• **Set task**: In the listing below, copy word for word the lines from the one containing "Is shiny black kettle at left completely" through the one containing "Yes, shiny black".
* Start Extracted information *
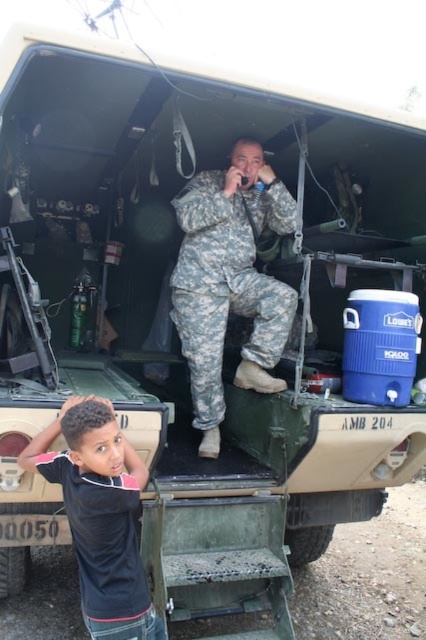
Question: Which point appears farthest from the camera in this image?

Choices:
 (A) (134, 579)
 (B) (206, 259)

Answer: (B)

Question: Is camouflage fabric uniform at center smaller than black matte shirt at lower left?

Choices:
 (A) no
 (B) yes

Answer: (A)

Question: Is camouflage fabric uniform at center smaller than black matte shirt at lower left?

Choices:
 (A) no
 (B) yes

Answer: (A)

Question: Which object is closer to the camera taking this photo?

Choices:
 (A) camouflage fabric uniform at center
 (B) black matte shirt at lower left

Answer: (B)

Question: Is camouflage fabric uniform at center smaller than black matte shirt at lower left?

Choices:
 (A) yes
 (B) no

Answer: (B)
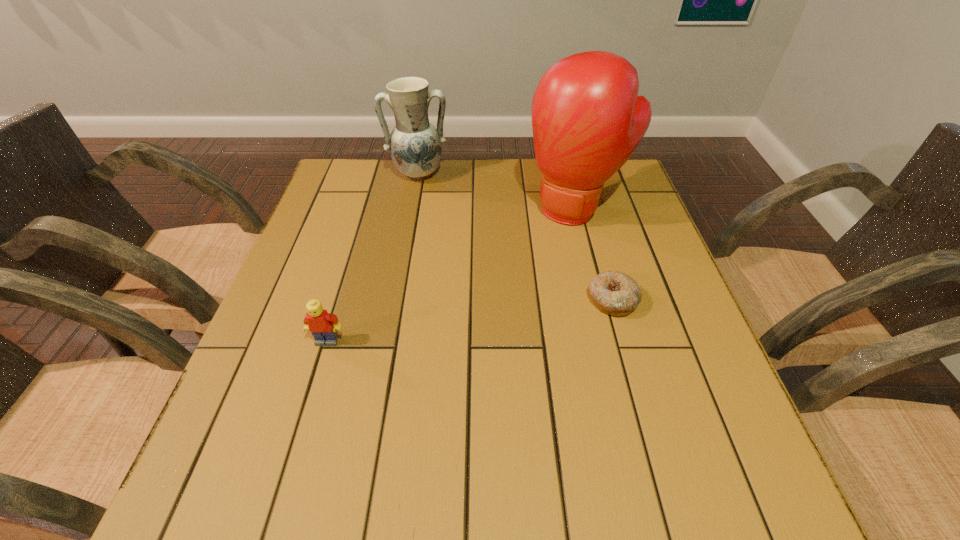
I want to click on free space on the desktop that is between the third tallest object and the doughnut and is positioned on the striking surface of the boxing glove, so click(x=510, y=314).

The width and height of the screenshot is (960, 540). In order to click on vacant space on the desktop that is between the third tallest object and the doughnut and is positioned on either side of the pottery in this screenshot , I will do `click(437, 325)`.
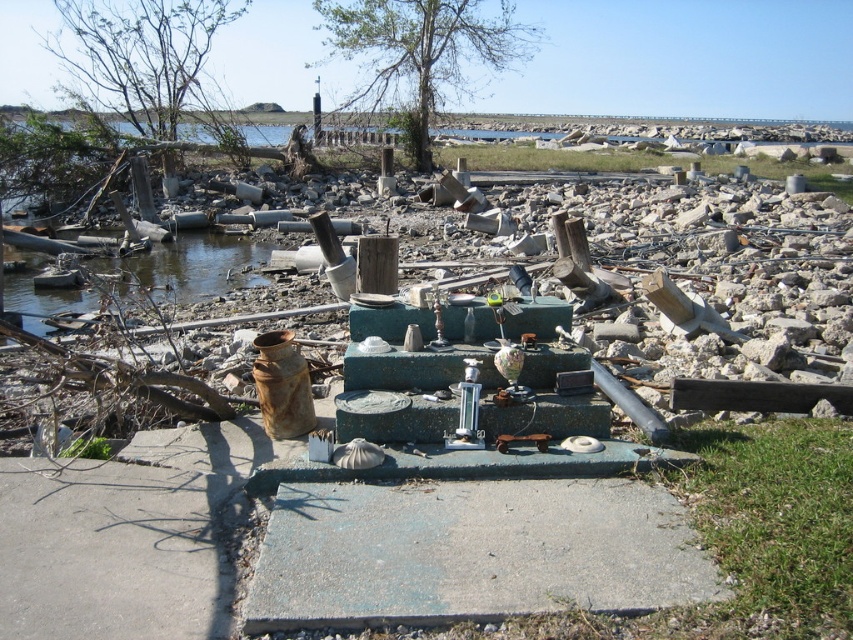
Based on the photo, you are a cleanup crew member tasked with assessing the area. You need to know which object is wider between the gray concrete slab at center and the clear water at left to determine equipment placement. Which one is wider?

The gray concrete slab at center is wider than the clear water at left according to the description, so the gray concrete slab at center is wider.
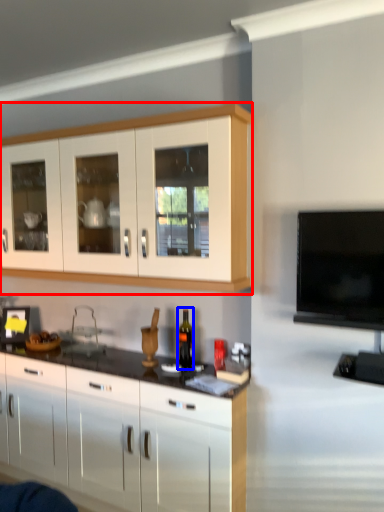
Question: Which of the following is the closest to the observer, cabinetry (highlighted by a red box) or bottle (highlighted by a blue box)?

Choices:
 (A) cabinetry
 (B) bottle

Answer: (A)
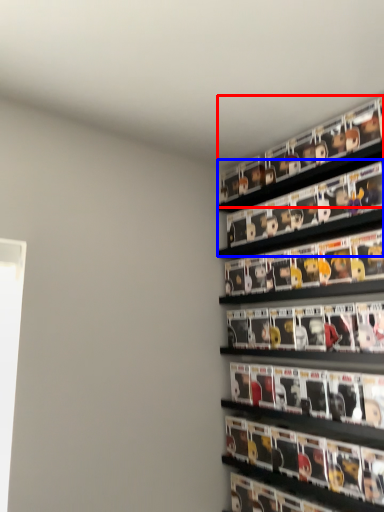
Question: Which point is further to the camera, shelf (highlighted by a red box) or shelf (highlighted by a blue box)?

Choices:
 (A) shelf
 (B) shelf

Answer: (A)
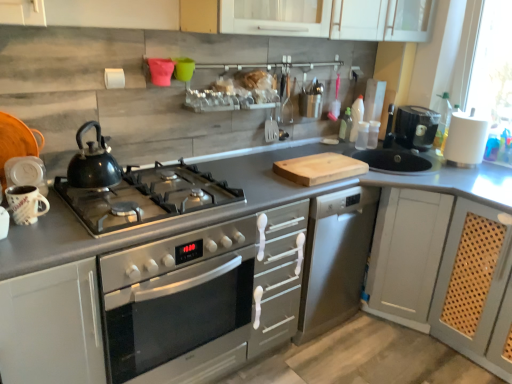
What do you see at coordinates (52, 326) in the screenshot? I see `white matte cabinet at lower left, which is the 1th cabinetry from left to right` at bounding box center [52, 326].

What is the approximate height of transparent plastic bottle at upper right?

The height of transparent plastic bottle at upper right is 8.45 inches.

What do you see at coordinates (26, 204) in the screenshot?
I see `matte ceramic mug at left, the 1th appliance from the left` at bounding box center [26, 204].

What is the approximate width of matte gray cabinet at right, the 1th cabinetry in the right-to-left sequence?

26.58 inches.

Measure the distance between point (319, 158) and camera.

A distance of 6.94 feet exists between point (319, 158) and camera.

What are the coordinates of `shiny black kettle at left` in the screenshot? It's located at (93, 163).

From the image's perspective, which is below, white matte paper towel holder at upper right, arranged as the 2th appliance when ordered from the bottom, or transparent plastic bottle at upper right?

white matte paper towel holder at upper right, arranged as the 2th appliance when ordered from the bottom, is shown below in the image.

Considering the relative sizes of white matte paper towel holder at upper right, the 2th appliance when ordered from left to right, and transparent plastic bottle at upper right in the image provided, is white matte paper towel holder at upper right, the 2th appliance when ordered from left to right, smaller than transparent plastic bottle at upper right?

Incorrect, white matte paper towel holder at upper right, the 2th appliance when ordered from left to right, is not smaller in size than transparent plastic bottle at upper right.

Are white matte paper towel holder at upper right, the 2th appliance when ordered from left to right, and transparent plastic bottle at upper right beside each other?

white matte paper towel holder at upper right, the 2th appliance when ordered from left to right, and transparent plastic bottle at upper right are clearly separated.

Choose the correct answer: Is white matte paper towel holder at upper right, the 2th appliance when ordered from left to right, inside transparent plastic bottle at upper right or outside it?

white matte paper towel holder at upper right, the 2th appliance when ordered from left to right, is not enclosed by transparent plastic bottle at upper right.

Is wooden cutting board at center turned away from matte ceramic mug at left, which is the 2th appliance from right to left?

wooden cutting board at center does not have its back to matte ceramic mug at left, which is the 2th appliance from right to left.

Is the depth of wooden cutting board at center greater than that of matte ceramic mug at left, which is the 2th appliance from right to left?

Yes, wooden cutting board at center is further from the camera.

In order to click on appliance located in front of the wooden cutting board at center in this screenshot , I will do coord(26,204).

Between shiny black kettle at left and black plastic coffee machine at right, which one appears on the right side from the viewer's perspective?

black plastic coffee machine at right.

Is point (76, 164) farther from camera compared to point (425, 115)?

No, it is in front of (425, 115).

From a real-world perspective, is shiny black kettle at left positioned under black plastic coffee machine at right based on gravity?

No.

The height and width of the screenshot is (384, 512). I want to click on coffee machine located on the right of matte gray cabinet at right, the 1th cabinetry in the right-to-left sequence, so coord(416,127).

From the image's perspective, is matte gray cabinet at right, arranged as the 2th cabinetry when viewed from the left, above black plastic coffee machine at right?

No, from the image's perspective, matte gray cabinet at right, arranged as the 2th cabinetry when viewed from the left, is not over black plastic coffee machine at right.

Which object is closer to the camera taking this photo, matte gray cabinet at right, arranged as the 2th cabinetry when viewed from the left, or black plastic coffee machine at right?

matte gray cabinet at right, arranged as the 2th cabinetry when viewed from the left, is in front.

Is shiny black kettle at left completely or partially outside of wooden cutting board at center?

Yes, shiny black kettle at left is outside of wooden cutting board at center.

Locate an element on the screen. kitchen appliance in front of the wooden cutting board at center is located at coordinates click(x=93, y=163).

From a real-world perspective, which is physically above, shiny black kettle at left or wooden cutting board at center?

shiny black kettle at left is physically above.

Is shiny black kettle at left positioned far away from wooden cutting board at center?

shiny black kettle at left is near wooden cutting board at center, not far away.

From the image's perspective, who appears lower, matte ceramic mug at left, which is the 1th appliance in bottom-to-top order, or shiny black kettle at left?

From the image's view, matte ceramic mug at left, which is the 1th appliance in bottom-to-top order, is below.

From a real-world perspective, relative to shiny black kettle at left, is matte ceramic mug at left, the 1th appliance from the left, vertically above or below?

From a real-world perspective, matte ceramic mug at left, the 1th appliance from the left, is physically below shiny black kettle at left.

Is matte ceramic mug at left, which is the 2th appliance from right to left, closer to the viewer compared to shiny black kettle at left?

Yes, it is in front of shiny black kettle at left.

Is matte ceramic mug at left, marked as the 2th appliance in a back-to-front arrangement, not near shiny black kettle at left?

No, matte ceramic mug at left, marked as the 2th appliance in a back-to-front arrangement, is in close proximity to shiny black kettle at left.

Which is further, (30, 191) or (392, 312)?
* End Extracted information *
• **Complete answer**:
Is shiny black kettle at left completely or partially outside of wooden cutting board at center?

Yes, shiny black kettle at left is outside of wooden cutting board at center.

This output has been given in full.